[Opening EXERCISE MATERIALS section]

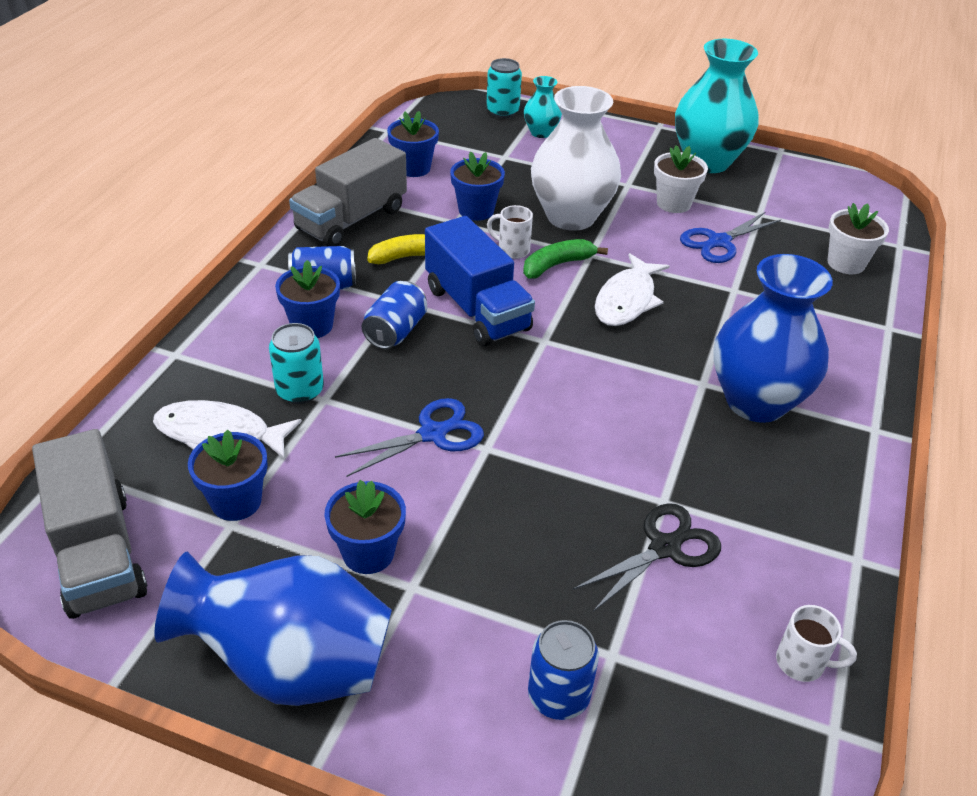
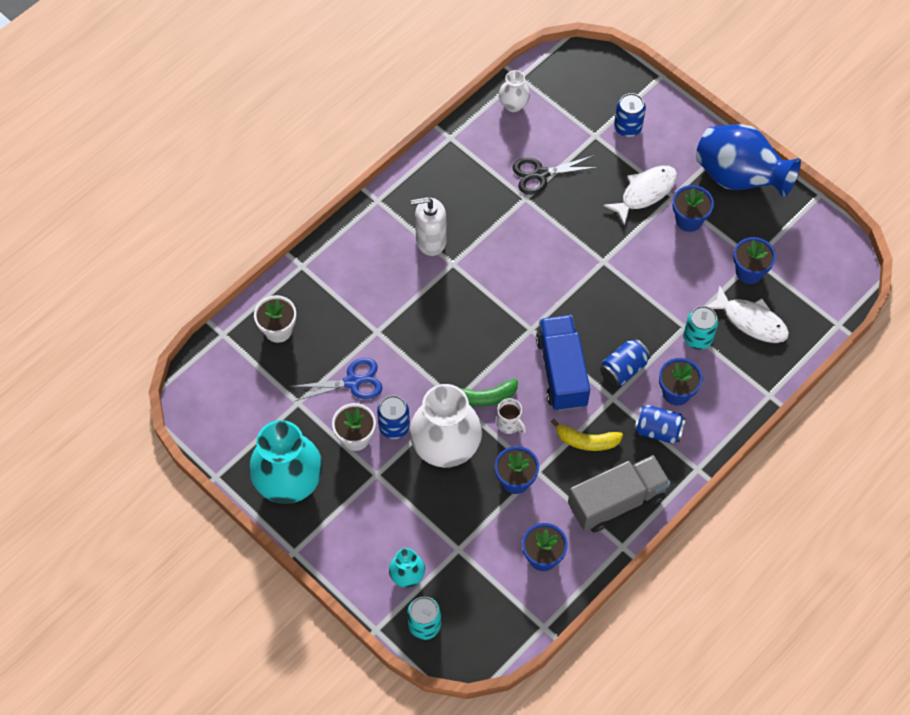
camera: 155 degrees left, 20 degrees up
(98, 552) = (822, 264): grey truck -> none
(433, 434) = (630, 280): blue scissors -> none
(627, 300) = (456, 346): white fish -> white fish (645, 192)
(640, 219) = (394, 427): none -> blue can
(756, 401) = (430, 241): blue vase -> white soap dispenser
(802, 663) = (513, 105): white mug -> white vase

[Closing EXERCISE MATERIALS section]
[Opening EXERCISE MATERIALS section]

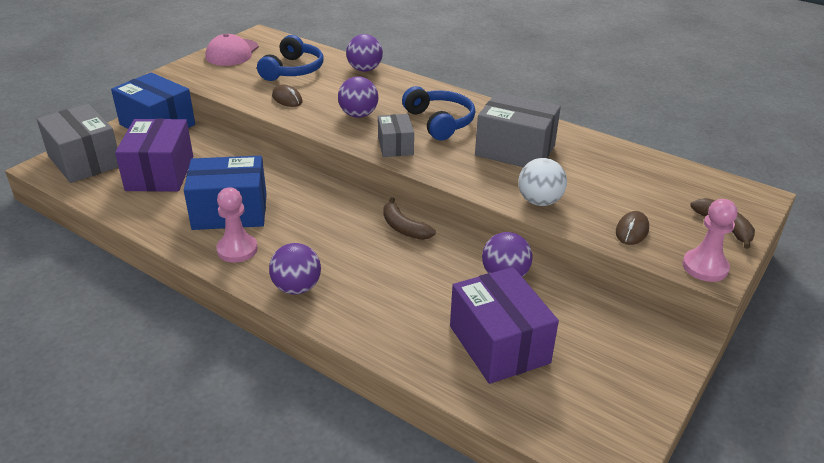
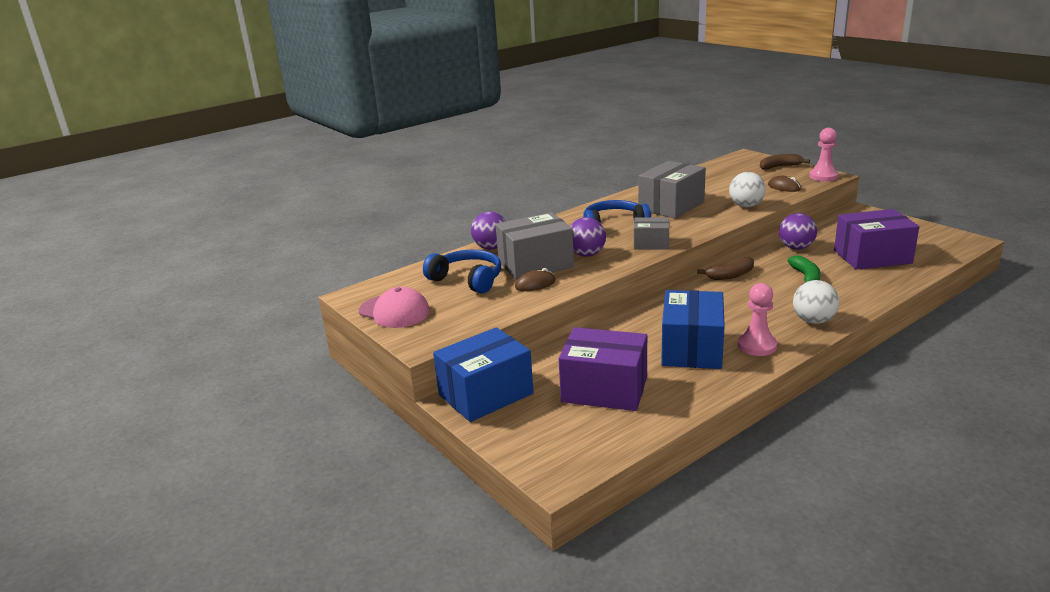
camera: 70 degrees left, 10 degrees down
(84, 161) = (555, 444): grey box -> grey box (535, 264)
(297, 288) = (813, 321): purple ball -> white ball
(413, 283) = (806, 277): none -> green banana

[Closing EXERCISE MATERIALS section]
[Opening EXERCISE MATERIALS section]

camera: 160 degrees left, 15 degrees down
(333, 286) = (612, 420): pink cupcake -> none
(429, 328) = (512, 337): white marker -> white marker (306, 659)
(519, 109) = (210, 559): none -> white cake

[Closing EXERCISE MATERIALS section]

PROBLEM: Extract from the listing above the lines between the line containing "(433, 434) = (630, 280): blue" and the line containing "(802, 663) = (513, 105): white", keeping both of those lines. Output nothing else.

ANSWER BELOW:
(433, 434) = (630, 280): blue scissors -> none
(627, 300) = (456, 346): white fish -> white fish (645, 192)
(640, 219) = (394, 427): none -> blue can
(756, 401) = (430, 241): blue vase -> white soap dispenser
(802, 663) = (513, 105): white mug -> white vase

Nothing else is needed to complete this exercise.